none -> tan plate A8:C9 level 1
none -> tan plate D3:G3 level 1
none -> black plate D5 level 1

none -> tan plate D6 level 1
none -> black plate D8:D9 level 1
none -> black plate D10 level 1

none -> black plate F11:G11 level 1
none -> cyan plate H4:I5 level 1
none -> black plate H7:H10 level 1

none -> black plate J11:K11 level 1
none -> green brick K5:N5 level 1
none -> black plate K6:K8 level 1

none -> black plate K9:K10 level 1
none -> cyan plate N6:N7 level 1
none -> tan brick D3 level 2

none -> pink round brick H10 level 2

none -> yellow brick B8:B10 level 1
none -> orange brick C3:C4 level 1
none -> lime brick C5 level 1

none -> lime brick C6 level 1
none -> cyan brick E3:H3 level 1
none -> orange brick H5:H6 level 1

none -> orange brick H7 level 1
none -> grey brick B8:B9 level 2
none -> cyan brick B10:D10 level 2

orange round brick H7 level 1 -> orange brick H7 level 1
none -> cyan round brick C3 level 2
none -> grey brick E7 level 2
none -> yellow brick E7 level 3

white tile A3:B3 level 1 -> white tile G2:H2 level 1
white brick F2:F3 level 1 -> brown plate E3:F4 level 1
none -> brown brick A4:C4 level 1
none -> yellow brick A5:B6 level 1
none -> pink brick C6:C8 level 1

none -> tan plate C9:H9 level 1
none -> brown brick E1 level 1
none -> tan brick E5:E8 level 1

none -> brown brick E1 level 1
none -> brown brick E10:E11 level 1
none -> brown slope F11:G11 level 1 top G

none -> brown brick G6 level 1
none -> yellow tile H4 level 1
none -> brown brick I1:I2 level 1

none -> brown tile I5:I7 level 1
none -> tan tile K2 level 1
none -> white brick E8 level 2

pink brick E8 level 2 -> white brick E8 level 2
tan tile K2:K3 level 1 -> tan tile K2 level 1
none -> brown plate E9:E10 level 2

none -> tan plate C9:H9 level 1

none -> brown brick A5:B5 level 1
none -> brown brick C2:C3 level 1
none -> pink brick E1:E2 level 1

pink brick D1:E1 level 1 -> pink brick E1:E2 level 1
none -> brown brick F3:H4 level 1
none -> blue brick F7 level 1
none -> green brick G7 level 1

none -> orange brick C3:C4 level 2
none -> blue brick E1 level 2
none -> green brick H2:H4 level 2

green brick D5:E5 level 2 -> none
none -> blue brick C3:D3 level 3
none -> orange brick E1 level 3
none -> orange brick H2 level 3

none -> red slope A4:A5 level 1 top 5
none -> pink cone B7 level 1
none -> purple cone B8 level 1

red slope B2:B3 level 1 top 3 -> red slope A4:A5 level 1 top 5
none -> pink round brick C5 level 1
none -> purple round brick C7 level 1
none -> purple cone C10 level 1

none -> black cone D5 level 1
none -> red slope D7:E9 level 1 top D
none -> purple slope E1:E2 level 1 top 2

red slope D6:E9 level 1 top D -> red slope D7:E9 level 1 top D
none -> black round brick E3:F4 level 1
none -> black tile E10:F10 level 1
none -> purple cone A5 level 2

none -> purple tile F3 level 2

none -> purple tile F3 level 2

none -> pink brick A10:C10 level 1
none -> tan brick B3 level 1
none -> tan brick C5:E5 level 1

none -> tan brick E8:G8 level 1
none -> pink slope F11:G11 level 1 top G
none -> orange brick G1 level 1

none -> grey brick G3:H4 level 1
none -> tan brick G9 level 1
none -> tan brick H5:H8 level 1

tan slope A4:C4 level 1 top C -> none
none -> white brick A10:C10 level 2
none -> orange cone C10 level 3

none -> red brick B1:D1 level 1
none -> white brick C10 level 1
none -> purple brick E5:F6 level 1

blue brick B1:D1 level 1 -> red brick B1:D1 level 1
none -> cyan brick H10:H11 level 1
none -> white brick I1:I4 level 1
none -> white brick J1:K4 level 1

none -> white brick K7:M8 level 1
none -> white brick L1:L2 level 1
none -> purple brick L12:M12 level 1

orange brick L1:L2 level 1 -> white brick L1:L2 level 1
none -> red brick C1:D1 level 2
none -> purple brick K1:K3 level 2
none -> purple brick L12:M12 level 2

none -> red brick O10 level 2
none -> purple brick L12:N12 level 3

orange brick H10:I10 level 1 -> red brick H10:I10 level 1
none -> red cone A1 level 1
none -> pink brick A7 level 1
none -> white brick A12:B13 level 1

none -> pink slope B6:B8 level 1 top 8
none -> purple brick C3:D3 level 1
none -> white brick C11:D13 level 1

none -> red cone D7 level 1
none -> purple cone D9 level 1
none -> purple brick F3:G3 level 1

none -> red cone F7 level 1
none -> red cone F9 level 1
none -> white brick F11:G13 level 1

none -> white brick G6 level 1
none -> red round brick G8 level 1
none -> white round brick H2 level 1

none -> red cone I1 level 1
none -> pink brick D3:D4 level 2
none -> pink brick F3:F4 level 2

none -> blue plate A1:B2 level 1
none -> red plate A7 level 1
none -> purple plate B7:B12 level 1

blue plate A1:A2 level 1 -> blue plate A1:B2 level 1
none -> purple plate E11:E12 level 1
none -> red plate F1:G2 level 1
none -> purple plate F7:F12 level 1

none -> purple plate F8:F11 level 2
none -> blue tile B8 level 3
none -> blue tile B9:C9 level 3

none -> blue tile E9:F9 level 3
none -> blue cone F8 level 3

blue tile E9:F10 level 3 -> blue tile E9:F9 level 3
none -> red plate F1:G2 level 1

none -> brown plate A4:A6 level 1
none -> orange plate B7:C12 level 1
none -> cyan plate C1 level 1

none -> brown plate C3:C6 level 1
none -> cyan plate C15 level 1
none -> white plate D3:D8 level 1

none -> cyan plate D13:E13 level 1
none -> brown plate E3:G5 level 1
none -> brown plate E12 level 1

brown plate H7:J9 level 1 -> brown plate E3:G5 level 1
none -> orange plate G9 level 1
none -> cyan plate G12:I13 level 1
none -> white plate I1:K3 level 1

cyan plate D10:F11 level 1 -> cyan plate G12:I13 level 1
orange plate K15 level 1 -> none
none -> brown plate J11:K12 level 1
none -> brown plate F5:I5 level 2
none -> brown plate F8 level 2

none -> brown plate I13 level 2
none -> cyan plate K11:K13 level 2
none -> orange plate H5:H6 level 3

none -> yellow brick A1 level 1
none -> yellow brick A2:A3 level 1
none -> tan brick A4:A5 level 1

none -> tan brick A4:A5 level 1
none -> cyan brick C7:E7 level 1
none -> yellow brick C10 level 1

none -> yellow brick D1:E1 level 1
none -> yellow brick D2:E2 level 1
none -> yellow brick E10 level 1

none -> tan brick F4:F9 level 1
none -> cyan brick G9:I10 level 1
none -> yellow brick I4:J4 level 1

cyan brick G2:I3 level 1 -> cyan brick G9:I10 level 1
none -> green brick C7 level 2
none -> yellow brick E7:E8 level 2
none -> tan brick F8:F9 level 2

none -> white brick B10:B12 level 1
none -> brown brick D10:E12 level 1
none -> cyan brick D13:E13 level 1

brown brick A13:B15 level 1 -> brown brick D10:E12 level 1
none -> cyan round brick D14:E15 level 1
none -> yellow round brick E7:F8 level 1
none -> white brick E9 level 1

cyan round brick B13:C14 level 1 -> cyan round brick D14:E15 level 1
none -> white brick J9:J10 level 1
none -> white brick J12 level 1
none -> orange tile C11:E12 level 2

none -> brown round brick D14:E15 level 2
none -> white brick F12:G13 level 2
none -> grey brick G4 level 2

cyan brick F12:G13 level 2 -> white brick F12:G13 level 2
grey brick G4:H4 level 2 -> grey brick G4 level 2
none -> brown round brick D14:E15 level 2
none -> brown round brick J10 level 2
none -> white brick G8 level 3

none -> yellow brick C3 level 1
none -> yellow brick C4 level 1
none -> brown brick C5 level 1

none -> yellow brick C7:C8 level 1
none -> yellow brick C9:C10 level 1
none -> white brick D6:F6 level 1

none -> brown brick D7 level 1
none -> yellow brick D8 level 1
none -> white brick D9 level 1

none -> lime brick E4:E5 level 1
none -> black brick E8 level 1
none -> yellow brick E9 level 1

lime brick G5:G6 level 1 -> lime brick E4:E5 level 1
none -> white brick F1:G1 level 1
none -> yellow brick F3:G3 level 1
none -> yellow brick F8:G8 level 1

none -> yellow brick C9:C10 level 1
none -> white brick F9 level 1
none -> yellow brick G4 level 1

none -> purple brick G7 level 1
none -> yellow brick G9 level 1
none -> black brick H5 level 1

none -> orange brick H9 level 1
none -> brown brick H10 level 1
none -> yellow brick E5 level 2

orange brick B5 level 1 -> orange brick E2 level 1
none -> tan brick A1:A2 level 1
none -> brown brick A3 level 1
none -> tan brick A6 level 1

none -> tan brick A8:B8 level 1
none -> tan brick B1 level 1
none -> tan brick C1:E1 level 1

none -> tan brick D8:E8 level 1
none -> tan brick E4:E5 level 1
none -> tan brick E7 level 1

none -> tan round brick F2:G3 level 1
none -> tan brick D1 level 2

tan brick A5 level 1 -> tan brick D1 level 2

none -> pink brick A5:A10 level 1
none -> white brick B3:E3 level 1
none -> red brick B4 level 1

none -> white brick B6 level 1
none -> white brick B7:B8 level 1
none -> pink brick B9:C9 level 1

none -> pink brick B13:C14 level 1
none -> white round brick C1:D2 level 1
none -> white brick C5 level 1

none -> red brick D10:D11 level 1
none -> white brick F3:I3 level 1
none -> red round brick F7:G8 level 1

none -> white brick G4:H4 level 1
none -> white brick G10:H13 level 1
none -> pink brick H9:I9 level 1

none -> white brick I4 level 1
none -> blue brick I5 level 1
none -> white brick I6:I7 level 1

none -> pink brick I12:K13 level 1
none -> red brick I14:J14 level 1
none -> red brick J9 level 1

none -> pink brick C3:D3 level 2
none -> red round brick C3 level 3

★ ★ ★ ★ ★

> [DIRECTIONS FOR THIS TASK]
Using the entries shown above, reproduce verbatim the lines from the line bearing "orange brick B5" to the line bearing "none -> white brick B7:B8 level 1", inclusive.

> [RESPONSE FOR THIS EXERCISE]
orange brick B5 level 1 -> orange brick E2 level 1
none -> tan brick A1:A2 level 1
none -> brown brick A3 level 1
none -> tan brick A6 level 1

none -> tan brick A8:B8 level 1
none -> tan brick B1 level 1
none -> tan brick C1:E1 level 1

none -> tan brick D8:E8 level 1
none -> tan brick E4:E5 level 1
none -> tan brick E7 level 1

none -> tan round brick F2:G3 level 1
none -> tan brick D1 level 2

tan brick A5 level 1 -> tan brick D1 level 2

none -> pink brick A5:A10 level 1
none -> white brick B3:E3 level 1
none -> red brick B4 level 1

none -> white brick B6 level 1
none -> white brick B7:B8 level 1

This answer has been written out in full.